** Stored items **
"""

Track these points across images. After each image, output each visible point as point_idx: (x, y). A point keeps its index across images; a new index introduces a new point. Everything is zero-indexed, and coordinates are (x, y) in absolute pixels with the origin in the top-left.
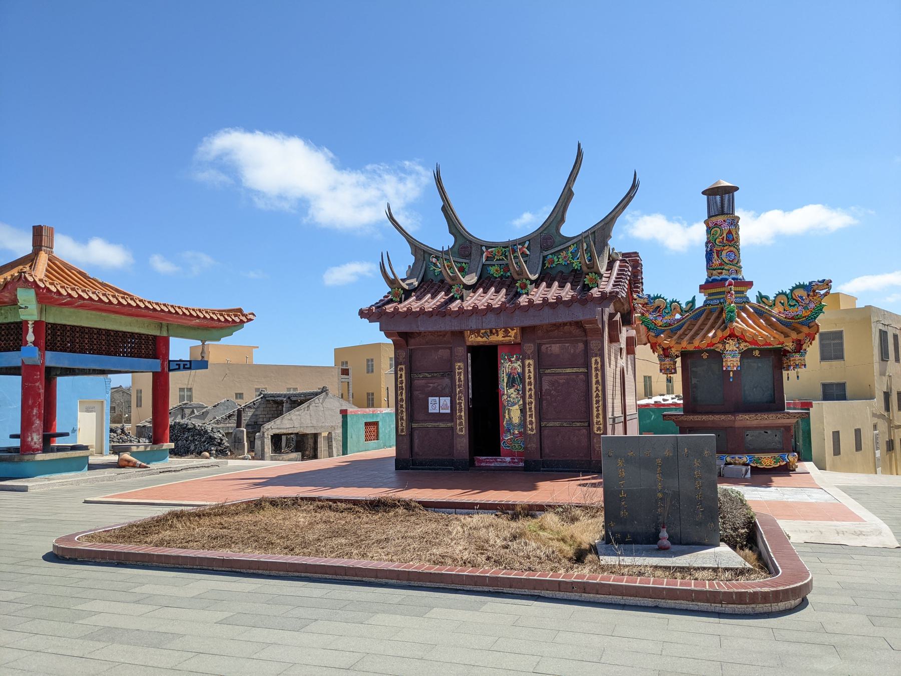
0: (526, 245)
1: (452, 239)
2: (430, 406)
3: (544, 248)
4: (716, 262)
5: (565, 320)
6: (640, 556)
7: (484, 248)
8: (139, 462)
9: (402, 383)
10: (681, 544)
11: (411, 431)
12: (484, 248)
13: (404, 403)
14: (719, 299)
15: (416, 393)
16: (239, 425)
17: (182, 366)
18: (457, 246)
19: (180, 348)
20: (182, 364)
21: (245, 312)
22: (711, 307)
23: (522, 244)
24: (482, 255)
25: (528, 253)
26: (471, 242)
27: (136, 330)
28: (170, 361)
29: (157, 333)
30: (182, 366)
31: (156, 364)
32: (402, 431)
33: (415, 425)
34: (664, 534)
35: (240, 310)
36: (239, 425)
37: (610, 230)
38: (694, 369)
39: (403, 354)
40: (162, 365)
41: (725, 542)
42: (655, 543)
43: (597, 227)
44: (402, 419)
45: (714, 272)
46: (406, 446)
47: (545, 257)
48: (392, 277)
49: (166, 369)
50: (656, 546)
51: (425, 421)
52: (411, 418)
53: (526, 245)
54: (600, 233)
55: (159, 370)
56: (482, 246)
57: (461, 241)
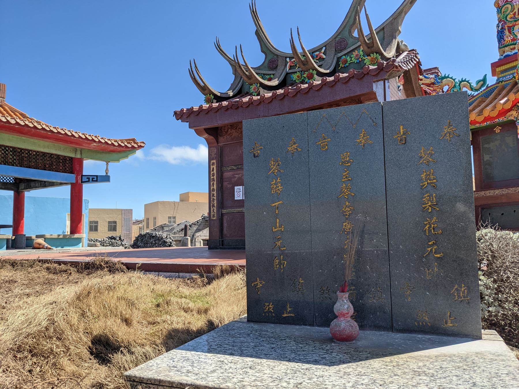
0: (323, 51)
1: (264, 56)
2: (236, 193)
3: (337, 51)
4: (508, 38)
5: (343, 97)
6: (282, 357)
7: (288, 60)
8: (46, 245)
9: (213, 176)
10: (391, 328)
11: (221, 217)
12: (288, 60)
13: (215, 193)
14: (513, 74)
15: (225, 184)
16: (186, 235)
17: (91, 180)
18: (267, 62)
19: (91, 166)
20: (91, 178)
21: (138, 141)
22: (504, 83)
23: (319, 50)
24: (286, 65)
25: (324, 57)
26: (277, 55)
27: (54, 152)
28: (82, 176)
29: (72, 155)
30: (91, 180)
31: (72, 178)
32: (214, 216)
33: (224, 211)
34: (344, 305)
35: (134, 140)
36: (186, 235)
37: (398, 25)
38: (486, 146)
39: (215, 150)
40: (77, 178)
41: (501, 332)
42: (326, 323)
43: (386, 23)
44: (213, 206)
45: (507, 49)
46: (216, 230)
47: (339, 59)
48: (202, 84)
49: (80, 181)
50: (325, 331)
51: (231, 207)
52: (221, 205)
53: (323, 51)
54: (389, 30)
55: (74, 182)
56: (286, 58)
57: (270, 57)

"""

** EXERCISE **
Please extract every line from the entries above verbatim, omitting the picture markers.

** RESPONSE **
Track these points across images. After each image, output each visible point as point_idx: (x, y). A point keeps its index across images; a new index introduces a new point. Everything is zero-indexed, and coordinates are (x, y) in absolute pixels with the origin in the top-left.
0: (526, 245)
1: (452, 239)
2: (430, 406)
3: (544, 248)
4: (716, 262)
5: (565, 320)
6: (640, 556)
7: (484, 248)
8: (139, 462)
9: (402, 383)
10: (681, 544)
11: (411, 431)
12: (484, 248)
13: (404, 403)
14: (719, 299)
15: (416, 393)
16: (239, 425)
17: (182, 366)
18: (457, 246)
19: (180, 348)
20: (182, 364)
21: (245, 312)
22: (711, 307)
23: (522, 244)
24: (482, 255)
25: (528, 253)
26: (471, 242)
27: (136, 330)
28: (170, 361)
29: (157, 333)
30: (182, 366)
31: (156, 364)
32: (402, 431)
33: (415, 425)
34: (664, 534)
35: (240, 310)
36: (239, 425)
37: (610, 230)
38: (694, 369)
39: (403, 354)
40: (162, 365)
41: (725, 542)
42: (655, 543)
43: (597, 227)
44: (402, 419)
45: (714, 272)
46: (406, 446)
47: (545, 257)
48: (392, 277)
49: (166, 369)
50: (656, 546)
51: (425, 421)
52: (411, 418)
53: (526, 245)
54: (600, 233)
55: (159, 370)
56: (482, 246)
57: (461, 241)
0: (323, 51)
1: (264, 56)
2: (236, 193)
3: (337, 51)
4: (508, 38)
5: (343, 97)
6: (282, 357)
7: (288, 60)
8: (46, 245)
9: (213, 176)
10: (391, 328)
11: (221, 217)
12: (288, 60)
13: (215, 193)
14: (513, 74)
15: (225, 184)
16: (186, 235)
17: (91, 180)
18: (267, 62)
19: (91, 166)
20: (91, 178)
21: (138, 141)
22: (504, 83)
23: (319, 50)
24: (286, 65)
25: (324, 57)
26: (277, 55)
27: (54, 152)
28: (82, 176)
29: (72, 155)
30: (91, 180)
31: (72, 178)
32: (214, 216)
33: (224, 211)
34: (344, 305)
35: (134, 140)
36: (186, 235)
37: (398, 25)
38: (486, 146)
39: (215, 150)
40: (77, 178)
41: (501, 332)
42: (326, 323)
43: (386, 23)
44: (213, 206)
45: (507, 49)
46: (216, 230)
47: (339, 59)
48: (202, 84)
49: (80, 181)
50: (325, 331)
51: (231, 207)
52: (221, 205)
53: (323, 51)
54: (389, 30)
55: (74, 182)
56: (286, 58)
57: (270, 57)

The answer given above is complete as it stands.